### [WHAT YOU ARE ASKED TO DO]
Copy out each line of the data that holds the word "degrees".

### [RECORD EXCERPTS]
== Segment start ==
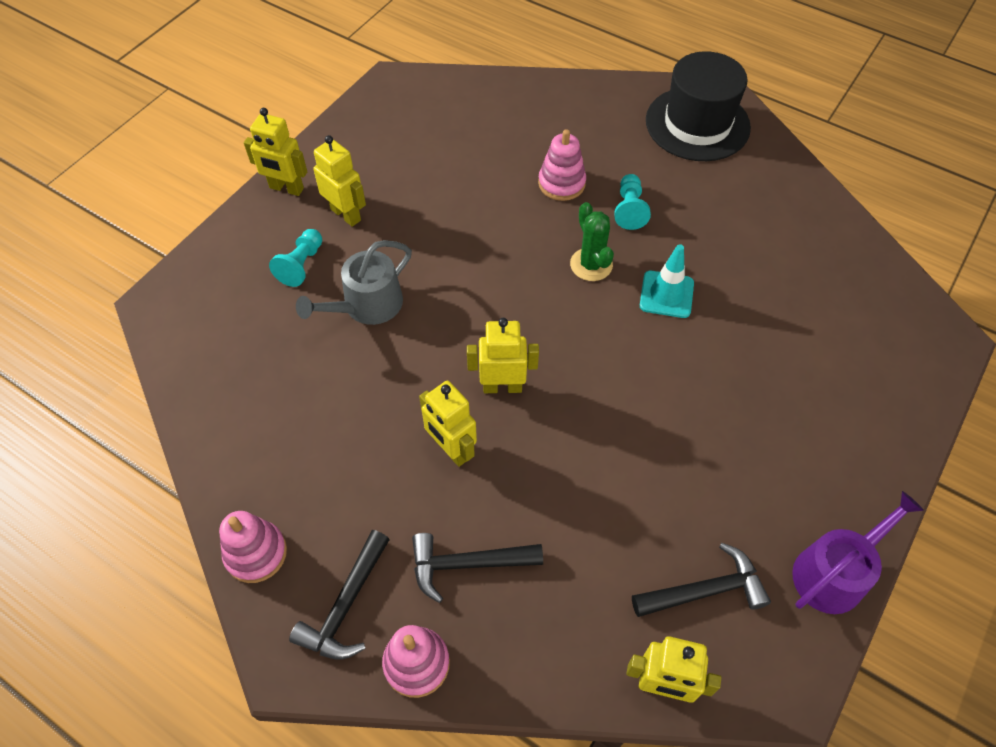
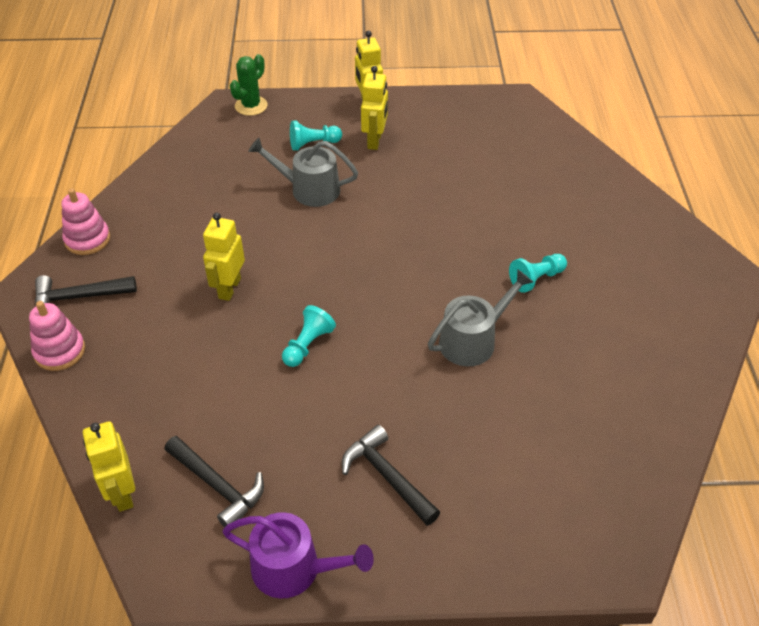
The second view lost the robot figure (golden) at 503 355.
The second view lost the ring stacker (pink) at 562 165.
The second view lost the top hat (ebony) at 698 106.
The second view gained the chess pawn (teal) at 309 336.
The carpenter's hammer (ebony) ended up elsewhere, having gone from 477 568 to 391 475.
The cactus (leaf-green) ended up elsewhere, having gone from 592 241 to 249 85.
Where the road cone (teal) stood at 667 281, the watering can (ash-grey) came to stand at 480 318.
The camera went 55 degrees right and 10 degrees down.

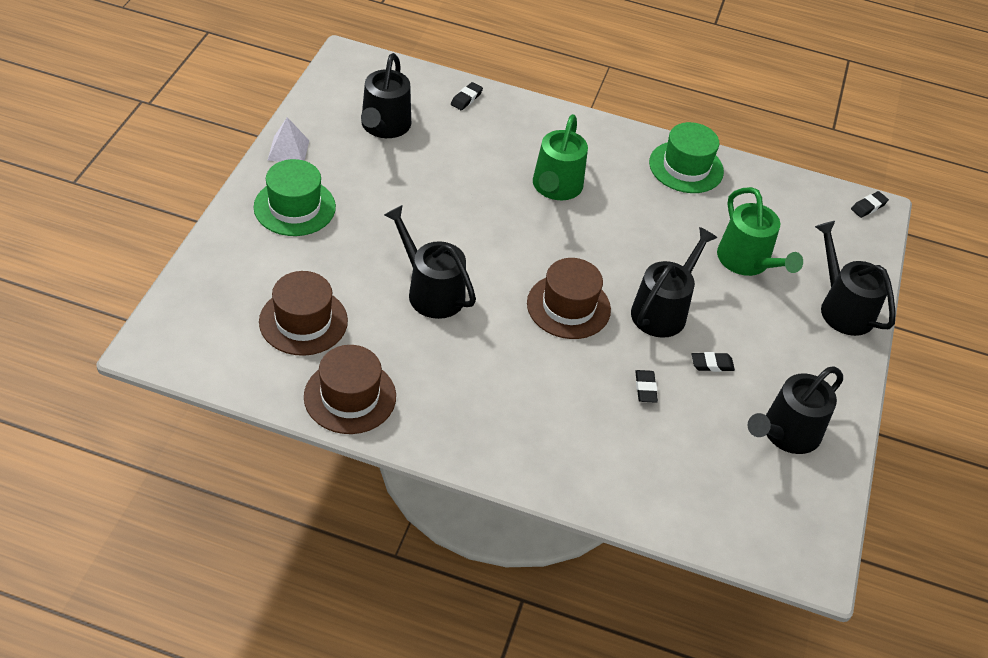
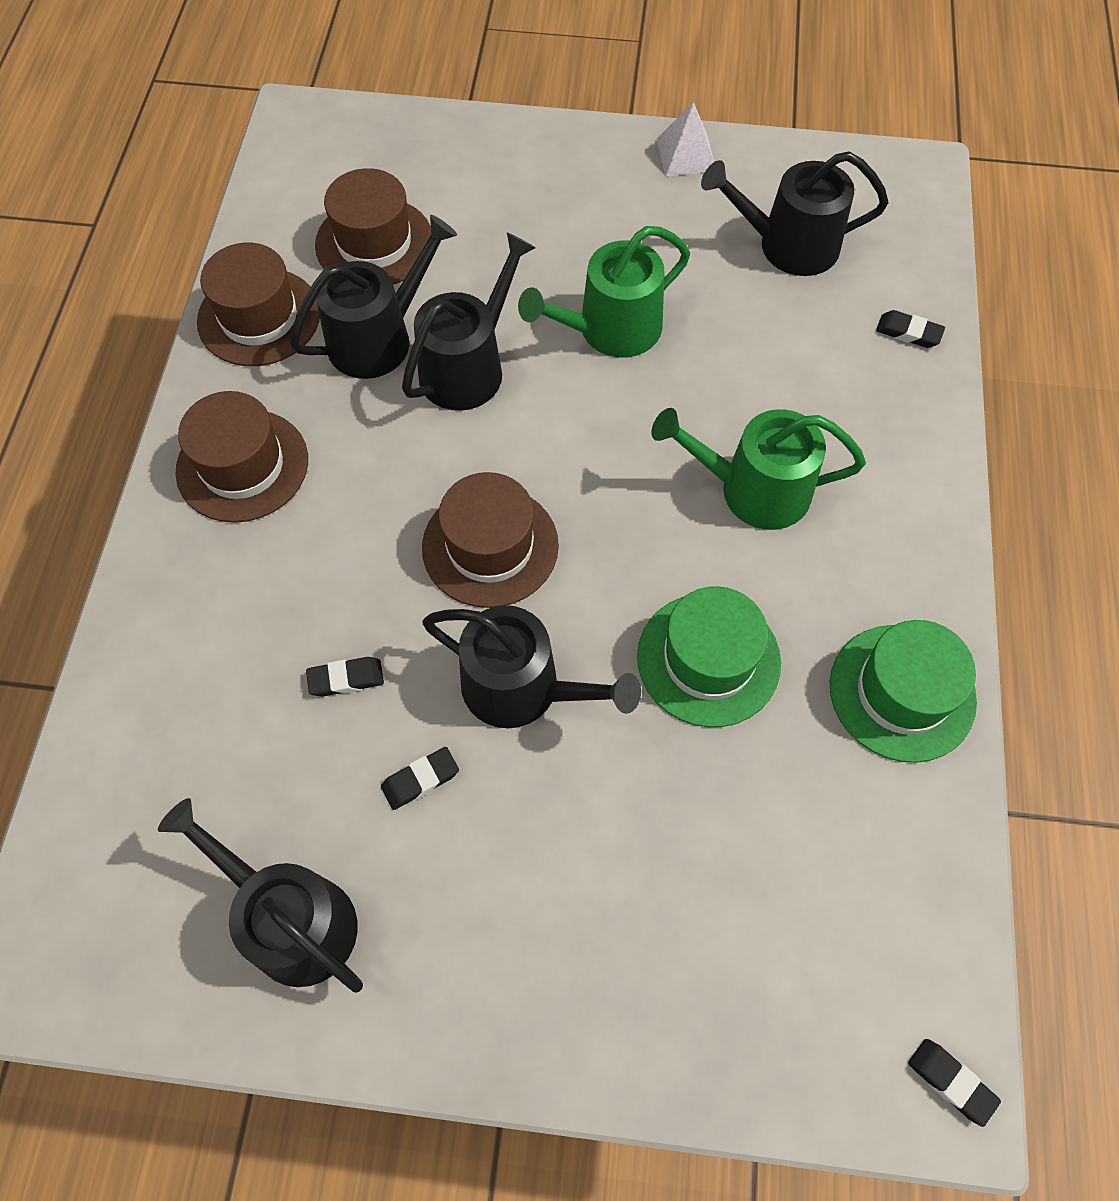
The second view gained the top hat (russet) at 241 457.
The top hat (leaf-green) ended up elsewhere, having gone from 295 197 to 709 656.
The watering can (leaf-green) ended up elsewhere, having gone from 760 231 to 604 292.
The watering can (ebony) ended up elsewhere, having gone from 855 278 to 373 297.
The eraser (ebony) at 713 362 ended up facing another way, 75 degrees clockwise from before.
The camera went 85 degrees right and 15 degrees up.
== Segment end ==
### [EXERCISE RESPONSE]
The camera went 55 degrees right and 10 degrees down.
The eraser (ebony) at 713 362 ended up facing another way, 75 degrees clockwise from before.
The camera went 85 degrees right and 15 degrees up.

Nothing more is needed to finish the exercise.